» **Task objective**:
Copy out, word for word, the stretch from the line containing "The image size is (960, 540). I want" through the end of the rows.

Rows from a spatial question set

· · · · · · ·

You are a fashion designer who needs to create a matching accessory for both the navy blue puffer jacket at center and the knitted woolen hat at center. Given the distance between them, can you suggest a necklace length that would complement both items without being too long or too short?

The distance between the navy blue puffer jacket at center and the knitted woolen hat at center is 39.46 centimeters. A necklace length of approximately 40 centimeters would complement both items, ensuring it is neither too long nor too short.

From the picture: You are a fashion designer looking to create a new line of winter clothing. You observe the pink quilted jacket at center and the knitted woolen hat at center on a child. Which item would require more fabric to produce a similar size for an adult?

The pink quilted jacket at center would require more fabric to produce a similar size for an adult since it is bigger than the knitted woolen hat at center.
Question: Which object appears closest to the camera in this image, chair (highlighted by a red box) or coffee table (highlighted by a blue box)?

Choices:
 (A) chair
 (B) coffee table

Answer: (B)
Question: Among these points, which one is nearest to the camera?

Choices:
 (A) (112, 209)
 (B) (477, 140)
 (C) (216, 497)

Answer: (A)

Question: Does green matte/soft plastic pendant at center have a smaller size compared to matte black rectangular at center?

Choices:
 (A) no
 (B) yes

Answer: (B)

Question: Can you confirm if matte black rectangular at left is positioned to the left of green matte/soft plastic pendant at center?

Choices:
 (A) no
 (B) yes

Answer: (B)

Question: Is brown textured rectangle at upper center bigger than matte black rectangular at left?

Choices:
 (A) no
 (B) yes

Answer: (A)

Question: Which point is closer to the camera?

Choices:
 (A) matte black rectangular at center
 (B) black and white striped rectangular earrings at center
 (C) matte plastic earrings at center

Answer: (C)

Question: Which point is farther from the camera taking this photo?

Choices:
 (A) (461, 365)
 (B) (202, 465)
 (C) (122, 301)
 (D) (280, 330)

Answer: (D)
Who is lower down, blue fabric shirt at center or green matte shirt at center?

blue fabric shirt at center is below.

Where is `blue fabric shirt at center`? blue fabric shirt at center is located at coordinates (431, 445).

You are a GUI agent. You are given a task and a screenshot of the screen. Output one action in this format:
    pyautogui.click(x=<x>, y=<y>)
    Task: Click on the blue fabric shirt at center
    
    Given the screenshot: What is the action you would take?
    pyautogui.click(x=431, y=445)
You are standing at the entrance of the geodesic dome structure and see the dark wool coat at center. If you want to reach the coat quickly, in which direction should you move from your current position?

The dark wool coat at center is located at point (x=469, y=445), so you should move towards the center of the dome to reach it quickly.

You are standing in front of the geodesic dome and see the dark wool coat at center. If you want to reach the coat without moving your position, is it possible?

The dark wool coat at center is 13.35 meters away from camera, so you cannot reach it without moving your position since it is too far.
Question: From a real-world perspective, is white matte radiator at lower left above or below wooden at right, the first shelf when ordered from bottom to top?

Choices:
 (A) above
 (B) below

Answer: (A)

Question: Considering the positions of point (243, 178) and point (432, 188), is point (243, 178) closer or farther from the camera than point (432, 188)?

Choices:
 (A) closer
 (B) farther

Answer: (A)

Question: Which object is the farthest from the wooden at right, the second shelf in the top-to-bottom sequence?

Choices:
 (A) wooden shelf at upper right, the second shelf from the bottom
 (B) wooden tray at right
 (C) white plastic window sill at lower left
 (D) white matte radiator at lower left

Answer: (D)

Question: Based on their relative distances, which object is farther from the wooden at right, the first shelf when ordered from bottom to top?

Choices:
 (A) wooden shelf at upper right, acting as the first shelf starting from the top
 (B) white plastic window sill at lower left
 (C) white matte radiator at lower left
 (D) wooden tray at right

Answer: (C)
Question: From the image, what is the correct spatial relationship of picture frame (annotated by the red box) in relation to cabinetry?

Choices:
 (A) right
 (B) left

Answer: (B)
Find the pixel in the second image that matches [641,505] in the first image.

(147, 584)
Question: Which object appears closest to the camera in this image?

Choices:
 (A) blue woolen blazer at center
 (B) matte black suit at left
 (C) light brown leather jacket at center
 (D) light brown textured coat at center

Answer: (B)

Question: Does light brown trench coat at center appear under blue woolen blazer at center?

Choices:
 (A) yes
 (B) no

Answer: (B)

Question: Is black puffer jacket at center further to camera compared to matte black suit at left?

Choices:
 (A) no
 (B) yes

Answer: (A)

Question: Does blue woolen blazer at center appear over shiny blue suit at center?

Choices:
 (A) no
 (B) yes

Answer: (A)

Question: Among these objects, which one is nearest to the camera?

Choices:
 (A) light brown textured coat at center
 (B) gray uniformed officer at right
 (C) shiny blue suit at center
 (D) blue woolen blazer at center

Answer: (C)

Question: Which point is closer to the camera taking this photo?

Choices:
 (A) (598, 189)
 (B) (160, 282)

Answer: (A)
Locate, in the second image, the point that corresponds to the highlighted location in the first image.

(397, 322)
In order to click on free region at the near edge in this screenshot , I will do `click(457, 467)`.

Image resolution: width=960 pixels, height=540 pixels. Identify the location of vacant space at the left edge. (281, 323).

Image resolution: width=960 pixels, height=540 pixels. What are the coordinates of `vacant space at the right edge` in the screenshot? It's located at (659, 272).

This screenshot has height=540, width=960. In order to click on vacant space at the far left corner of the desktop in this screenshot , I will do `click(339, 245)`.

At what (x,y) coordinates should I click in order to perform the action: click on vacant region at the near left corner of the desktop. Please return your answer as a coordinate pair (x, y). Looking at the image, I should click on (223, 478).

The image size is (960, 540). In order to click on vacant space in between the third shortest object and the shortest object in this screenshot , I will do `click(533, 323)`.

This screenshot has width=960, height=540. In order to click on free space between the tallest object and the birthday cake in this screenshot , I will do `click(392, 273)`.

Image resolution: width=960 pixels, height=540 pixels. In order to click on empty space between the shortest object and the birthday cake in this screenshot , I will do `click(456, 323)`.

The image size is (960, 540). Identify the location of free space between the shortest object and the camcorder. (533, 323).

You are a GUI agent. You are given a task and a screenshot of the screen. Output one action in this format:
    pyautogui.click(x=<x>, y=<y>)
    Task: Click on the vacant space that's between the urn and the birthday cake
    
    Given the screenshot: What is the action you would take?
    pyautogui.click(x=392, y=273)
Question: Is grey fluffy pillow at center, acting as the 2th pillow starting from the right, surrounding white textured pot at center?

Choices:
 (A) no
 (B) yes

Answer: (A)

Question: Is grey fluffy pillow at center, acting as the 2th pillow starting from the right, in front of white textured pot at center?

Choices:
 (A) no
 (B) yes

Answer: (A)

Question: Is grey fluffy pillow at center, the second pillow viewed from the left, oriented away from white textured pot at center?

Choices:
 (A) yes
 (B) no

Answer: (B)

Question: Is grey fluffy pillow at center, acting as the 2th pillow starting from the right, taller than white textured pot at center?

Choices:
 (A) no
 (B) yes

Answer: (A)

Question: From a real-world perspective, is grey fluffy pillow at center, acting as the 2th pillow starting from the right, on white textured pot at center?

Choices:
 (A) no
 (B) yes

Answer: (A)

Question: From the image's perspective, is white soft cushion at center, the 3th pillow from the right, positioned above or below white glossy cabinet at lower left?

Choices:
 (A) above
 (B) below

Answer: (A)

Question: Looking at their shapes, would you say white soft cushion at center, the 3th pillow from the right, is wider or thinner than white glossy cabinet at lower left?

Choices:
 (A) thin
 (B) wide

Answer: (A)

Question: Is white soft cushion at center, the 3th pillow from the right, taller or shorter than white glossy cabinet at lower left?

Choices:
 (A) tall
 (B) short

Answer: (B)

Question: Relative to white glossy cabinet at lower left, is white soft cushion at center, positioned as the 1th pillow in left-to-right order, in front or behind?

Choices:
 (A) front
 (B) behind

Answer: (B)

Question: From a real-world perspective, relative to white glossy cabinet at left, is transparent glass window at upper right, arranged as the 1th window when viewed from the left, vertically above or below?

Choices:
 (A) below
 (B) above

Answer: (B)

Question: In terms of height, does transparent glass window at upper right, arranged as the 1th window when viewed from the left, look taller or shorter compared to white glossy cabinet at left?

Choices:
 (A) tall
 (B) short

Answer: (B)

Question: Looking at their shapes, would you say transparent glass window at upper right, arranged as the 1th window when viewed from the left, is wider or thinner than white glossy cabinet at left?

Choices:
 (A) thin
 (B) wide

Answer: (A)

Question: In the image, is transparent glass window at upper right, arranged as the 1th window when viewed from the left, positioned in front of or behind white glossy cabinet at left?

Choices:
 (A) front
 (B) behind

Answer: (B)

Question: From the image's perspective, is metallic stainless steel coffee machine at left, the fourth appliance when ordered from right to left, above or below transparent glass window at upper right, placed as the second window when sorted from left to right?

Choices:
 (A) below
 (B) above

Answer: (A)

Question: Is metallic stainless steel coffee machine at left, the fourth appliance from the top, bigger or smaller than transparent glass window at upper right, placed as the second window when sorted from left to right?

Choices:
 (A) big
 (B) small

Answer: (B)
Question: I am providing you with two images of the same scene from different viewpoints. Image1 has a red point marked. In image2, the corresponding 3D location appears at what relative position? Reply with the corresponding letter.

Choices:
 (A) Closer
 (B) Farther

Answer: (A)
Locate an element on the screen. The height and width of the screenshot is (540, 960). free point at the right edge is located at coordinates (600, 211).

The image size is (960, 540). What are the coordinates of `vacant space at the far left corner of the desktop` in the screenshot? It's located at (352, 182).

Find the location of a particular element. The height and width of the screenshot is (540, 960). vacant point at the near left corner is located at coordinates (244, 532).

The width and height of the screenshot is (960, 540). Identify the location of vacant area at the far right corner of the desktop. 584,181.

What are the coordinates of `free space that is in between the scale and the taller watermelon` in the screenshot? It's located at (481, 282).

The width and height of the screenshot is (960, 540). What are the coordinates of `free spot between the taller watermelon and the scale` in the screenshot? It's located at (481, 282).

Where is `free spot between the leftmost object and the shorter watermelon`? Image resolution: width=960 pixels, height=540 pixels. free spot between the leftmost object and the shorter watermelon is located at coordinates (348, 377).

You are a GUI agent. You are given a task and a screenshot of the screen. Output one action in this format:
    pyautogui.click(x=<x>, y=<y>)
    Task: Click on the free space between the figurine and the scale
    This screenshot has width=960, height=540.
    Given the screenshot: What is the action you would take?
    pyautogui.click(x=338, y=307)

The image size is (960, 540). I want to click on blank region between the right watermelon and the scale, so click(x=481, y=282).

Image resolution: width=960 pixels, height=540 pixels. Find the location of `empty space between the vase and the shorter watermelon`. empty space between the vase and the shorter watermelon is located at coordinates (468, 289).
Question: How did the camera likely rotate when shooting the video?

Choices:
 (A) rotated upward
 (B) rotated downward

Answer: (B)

· · · · · · ·

» **Solution for this exercise**:
The image size is (960, 540). I want to click on blank region between the right watermelon and the scale, so click(x=481, y=282).

Image resolution: width=960 pixels, height=540 pixels. Find the location of `empty space between the vase and the shorter watermelon`. empty space between the vase and the shorter watermelon is located at coordinates (468, 289).
Question: How did the camera likely rotate when shooting the video?

Choices:
 (A) rotated upward
 (B) rotated downward

Answer: (B)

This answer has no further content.